> **WHAT YOU HAVE TO DO**
Repeat only the stretch of lines below that runs from the line with "purple star: (303, 117)" through the line with "black triangle: (113, 35)", unaltered.

> **MATERIAL FOR THE TASK**

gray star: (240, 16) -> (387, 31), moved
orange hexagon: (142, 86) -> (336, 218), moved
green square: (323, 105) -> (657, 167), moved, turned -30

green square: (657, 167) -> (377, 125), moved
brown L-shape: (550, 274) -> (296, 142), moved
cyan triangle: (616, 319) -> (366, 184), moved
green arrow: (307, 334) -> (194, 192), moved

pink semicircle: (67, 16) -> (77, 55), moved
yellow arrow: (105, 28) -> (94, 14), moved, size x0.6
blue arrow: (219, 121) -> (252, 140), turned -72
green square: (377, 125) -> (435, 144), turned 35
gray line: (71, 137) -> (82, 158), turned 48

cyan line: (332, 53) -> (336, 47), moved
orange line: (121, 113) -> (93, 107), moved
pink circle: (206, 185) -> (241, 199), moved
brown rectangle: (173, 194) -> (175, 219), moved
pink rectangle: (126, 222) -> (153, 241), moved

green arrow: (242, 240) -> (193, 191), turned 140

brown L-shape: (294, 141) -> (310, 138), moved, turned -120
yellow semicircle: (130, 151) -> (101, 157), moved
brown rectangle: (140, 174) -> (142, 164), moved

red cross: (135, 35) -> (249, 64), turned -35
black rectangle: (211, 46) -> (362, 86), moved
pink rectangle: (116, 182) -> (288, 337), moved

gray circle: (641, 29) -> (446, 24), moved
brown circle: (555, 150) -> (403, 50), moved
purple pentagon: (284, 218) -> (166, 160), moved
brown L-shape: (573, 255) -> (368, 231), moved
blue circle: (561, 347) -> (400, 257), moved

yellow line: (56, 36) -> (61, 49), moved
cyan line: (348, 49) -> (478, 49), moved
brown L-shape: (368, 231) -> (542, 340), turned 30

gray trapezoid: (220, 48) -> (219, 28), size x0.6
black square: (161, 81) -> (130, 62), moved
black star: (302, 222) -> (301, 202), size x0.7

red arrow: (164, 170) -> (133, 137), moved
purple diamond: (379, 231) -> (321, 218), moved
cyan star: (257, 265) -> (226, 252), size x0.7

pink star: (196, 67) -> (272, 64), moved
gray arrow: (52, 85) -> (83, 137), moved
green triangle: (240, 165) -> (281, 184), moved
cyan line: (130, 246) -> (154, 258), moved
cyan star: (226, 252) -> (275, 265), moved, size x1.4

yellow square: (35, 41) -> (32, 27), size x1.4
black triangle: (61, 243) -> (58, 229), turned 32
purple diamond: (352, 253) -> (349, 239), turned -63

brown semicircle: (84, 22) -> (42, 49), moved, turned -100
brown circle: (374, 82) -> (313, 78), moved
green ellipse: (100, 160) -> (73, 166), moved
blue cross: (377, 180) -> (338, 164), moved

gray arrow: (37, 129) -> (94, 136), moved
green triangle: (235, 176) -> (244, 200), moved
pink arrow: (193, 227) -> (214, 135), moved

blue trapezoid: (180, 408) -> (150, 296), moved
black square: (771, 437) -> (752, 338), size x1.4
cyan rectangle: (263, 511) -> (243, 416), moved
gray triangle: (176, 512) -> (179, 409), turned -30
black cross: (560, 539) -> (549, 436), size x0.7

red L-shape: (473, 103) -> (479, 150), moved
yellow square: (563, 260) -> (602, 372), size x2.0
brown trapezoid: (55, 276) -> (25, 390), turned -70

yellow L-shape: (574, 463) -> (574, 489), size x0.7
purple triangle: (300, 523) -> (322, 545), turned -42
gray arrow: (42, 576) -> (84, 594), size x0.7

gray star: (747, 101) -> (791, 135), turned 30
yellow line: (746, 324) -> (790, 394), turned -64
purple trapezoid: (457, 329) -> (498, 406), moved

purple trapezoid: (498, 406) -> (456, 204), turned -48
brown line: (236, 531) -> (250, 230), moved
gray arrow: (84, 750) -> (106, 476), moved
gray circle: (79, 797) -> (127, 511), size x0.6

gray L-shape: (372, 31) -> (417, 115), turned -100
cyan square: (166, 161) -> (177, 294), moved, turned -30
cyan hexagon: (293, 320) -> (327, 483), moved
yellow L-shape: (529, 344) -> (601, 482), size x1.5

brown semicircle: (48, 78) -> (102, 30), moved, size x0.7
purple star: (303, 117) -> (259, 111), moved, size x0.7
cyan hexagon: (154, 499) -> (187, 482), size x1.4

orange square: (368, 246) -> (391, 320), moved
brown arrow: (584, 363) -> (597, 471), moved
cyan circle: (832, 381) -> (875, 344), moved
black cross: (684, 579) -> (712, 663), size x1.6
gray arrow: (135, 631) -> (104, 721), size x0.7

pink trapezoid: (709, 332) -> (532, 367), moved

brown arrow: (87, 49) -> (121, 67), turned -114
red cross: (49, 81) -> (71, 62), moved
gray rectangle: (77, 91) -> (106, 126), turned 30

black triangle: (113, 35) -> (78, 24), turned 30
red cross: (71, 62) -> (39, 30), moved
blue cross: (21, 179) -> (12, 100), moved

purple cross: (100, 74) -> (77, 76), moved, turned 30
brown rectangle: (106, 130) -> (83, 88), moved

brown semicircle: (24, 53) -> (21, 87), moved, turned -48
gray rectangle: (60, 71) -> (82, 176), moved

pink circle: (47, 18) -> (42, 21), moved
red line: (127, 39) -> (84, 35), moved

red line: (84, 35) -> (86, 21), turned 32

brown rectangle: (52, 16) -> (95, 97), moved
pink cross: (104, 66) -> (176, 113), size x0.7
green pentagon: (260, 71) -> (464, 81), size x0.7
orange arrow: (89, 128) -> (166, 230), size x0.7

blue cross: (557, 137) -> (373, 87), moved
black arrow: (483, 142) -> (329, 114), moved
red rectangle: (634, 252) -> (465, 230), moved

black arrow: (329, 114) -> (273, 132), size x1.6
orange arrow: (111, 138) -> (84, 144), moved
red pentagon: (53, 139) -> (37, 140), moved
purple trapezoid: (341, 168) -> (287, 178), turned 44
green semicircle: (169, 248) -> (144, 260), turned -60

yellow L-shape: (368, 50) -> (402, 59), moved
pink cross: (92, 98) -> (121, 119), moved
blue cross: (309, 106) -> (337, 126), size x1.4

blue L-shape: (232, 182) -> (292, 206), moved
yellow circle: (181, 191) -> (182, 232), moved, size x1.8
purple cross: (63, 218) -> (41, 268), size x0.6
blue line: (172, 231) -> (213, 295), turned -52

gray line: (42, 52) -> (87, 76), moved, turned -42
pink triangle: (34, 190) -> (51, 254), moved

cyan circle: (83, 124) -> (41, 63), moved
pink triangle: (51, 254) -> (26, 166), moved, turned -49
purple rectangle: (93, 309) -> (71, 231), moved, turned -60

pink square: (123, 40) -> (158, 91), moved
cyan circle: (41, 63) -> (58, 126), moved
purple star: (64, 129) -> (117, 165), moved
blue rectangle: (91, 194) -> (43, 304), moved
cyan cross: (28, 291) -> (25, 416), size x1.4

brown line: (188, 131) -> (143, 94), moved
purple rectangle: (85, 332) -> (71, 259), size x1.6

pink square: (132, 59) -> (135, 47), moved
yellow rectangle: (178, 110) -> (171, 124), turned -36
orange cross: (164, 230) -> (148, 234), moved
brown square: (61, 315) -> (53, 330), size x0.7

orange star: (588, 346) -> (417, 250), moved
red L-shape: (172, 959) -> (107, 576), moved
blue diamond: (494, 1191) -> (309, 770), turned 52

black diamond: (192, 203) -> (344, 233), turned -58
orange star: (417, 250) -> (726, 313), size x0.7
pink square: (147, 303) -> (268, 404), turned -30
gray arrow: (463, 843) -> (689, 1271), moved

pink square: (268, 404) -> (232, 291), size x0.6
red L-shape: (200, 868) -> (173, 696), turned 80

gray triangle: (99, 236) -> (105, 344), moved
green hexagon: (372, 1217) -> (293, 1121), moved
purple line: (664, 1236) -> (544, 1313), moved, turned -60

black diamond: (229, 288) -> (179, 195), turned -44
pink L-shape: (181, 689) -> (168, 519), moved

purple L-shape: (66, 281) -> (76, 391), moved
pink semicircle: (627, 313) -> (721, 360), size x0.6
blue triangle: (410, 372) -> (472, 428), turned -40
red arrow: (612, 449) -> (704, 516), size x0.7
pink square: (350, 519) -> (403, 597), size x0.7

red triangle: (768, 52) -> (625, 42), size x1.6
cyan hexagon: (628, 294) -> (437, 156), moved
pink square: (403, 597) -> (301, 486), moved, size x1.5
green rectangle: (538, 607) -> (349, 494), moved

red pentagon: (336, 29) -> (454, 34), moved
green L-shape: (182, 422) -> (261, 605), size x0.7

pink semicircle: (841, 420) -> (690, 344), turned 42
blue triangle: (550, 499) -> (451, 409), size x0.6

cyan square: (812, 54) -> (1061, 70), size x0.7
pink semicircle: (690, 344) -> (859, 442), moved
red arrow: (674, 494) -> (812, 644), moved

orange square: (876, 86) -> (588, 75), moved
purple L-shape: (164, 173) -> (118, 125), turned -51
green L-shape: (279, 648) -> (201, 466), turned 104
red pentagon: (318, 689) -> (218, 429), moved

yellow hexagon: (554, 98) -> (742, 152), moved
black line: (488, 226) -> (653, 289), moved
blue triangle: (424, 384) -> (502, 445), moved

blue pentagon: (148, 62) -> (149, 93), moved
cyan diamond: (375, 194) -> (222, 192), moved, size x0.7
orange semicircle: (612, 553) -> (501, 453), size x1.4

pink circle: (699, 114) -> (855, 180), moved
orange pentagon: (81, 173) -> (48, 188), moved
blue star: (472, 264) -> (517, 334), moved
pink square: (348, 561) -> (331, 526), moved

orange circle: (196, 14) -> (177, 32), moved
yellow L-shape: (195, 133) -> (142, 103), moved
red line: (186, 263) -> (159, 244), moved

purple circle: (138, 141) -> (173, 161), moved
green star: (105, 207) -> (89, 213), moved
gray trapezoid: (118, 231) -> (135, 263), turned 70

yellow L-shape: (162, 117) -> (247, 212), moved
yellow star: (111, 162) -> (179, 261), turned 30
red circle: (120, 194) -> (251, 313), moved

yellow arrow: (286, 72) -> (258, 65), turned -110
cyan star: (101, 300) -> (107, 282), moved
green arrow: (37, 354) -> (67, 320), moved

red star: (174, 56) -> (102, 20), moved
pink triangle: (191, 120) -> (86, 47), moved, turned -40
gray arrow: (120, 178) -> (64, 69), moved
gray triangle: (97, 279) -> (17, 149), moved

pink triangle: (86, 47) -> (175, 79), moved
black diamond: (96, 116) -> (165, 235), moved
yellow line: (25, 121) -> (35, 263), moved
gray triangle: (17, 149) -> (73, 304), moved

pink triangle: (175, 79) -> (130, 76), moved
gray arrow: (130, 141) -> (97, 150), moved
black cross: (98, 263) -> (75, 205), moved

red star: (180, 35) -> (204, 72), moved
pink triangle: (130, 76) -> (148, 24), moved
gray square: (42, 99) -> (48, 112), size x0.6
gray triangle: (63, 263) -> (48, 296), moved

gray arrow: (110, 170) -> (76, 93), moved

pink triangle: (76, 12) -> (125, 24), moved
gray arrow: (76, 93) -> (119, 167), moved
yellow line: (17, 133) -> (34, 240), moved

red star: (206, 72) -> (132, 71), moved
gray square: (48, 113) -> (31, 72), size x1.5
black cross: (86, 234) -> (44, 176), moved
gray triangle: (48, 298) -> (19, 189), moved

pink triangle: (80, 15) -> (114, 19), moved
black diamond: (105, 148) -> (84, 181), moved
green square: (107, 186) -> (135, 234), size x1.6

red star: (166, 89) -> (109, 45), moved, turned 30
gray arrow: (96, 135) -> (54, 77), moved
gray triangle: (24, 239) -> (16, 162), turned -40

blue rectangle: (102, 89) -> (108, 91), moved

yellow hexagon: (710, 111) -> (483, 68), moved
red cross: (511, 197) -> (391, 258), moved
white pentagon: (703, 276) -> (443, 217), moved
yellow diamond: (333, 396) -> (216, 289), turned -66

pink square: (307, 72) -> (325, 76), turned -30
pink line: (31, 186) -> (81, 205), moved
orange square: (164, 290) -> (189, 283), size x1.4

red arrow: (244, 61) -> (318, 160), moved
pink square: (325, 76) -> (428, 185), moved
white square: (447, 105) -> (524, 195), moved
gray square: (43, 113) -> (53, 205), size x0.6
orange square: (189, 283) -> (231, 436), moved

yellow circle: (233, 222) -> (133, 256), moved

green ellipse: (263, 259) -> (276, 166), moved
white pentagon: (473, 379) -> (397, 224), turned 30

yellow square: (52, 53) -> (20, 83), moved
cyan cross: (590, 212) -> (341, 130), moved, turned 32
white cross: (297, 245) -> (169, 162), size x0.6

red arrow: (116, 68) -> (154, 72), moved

> **WRITTEN RESPONSE**
purple star: (303, 117) -> (259, 111), moved, size x0.7
cyan hexagon: (154, 499) -> (187, 482), size x1.4

orange square: (368, 246) -> (391, 320), moved
brown arrow: (584, 363) -> (597, 471), moved
cyan circle: (832, 381) -> (875, 344), moved
black cross: (684, 579) -> (712, 663), size x1.6
gray arrow: (135, 631) -> (104, 721), size x0.7

pink trapezoid: (709, 332) -> (532, 367), moved

brown arrow: (87, 49) -> (121, 67), turned -114
red cross: (49, 81) -> (71, 62), moved
gray rectangle: (77, 91) -> (106, 126), turned 30

black triangle: (113, 35) -> (78, 24), turned 30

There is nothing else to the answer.